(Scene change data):

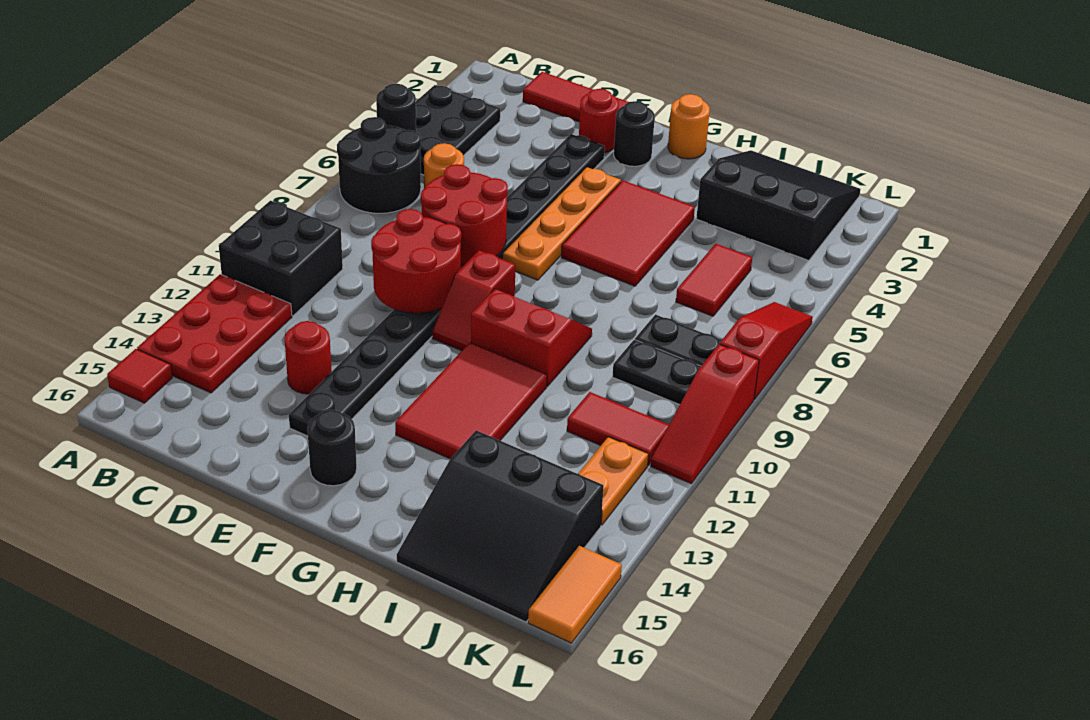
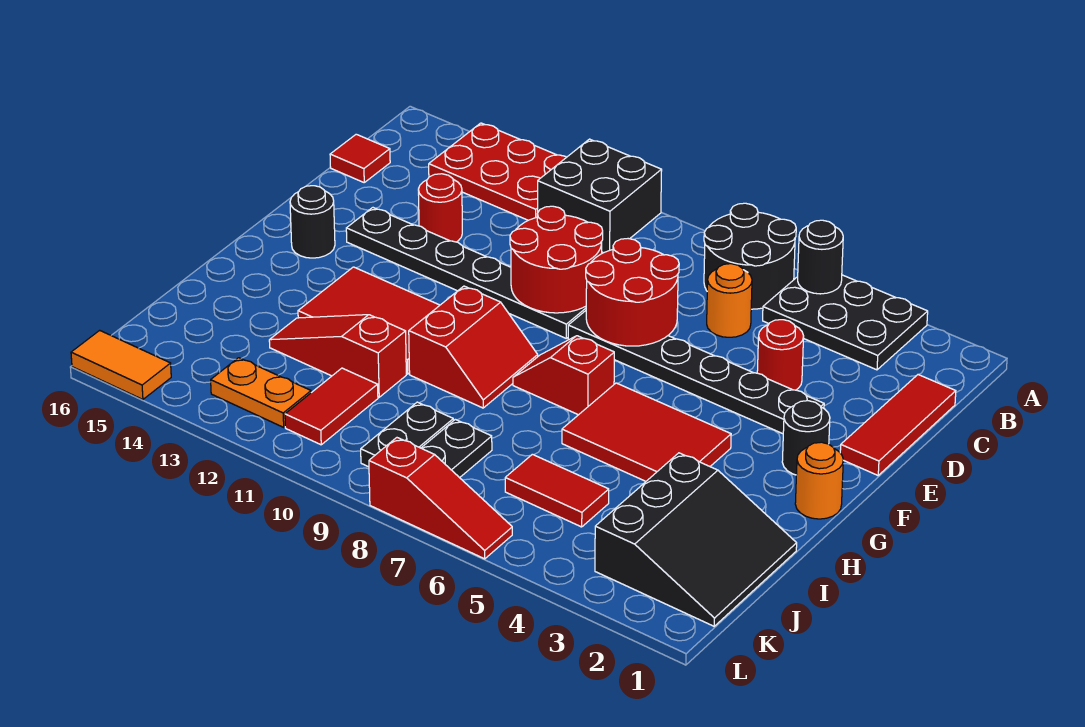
red tile A15 level 1 -> red tile C16 level 1
red round brick E2 level 1 -> red round brick D4 level 1
orange plate F4:F7 level 1 -> none
red slope F9:F10 level 1 top 9 -> red slope G7:G8 level 1 top 7
black slope I14:K16 level 1 top 14 -> none
red slope L9:L11 level 1 top 9 -> red slope I11:I13 level 1 top 11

(What is expected): Leave out the images and transcribe all the records exactly.

(Problem solution):
red tile A15 level 1 -> red tile C16 level 1
red round brick E2 level 1 -> red round brick D4 level 1
orange plate F4:F7 level 1 -> none
red slope F9:F10 level 1 top 9 -> red slope G7:G8 level 1 top 7
black slope I14:K16 level 1 top 14 -> none
red slope L9:L11 level 1 top 9 -> red slope I11:I13 level 1 top 11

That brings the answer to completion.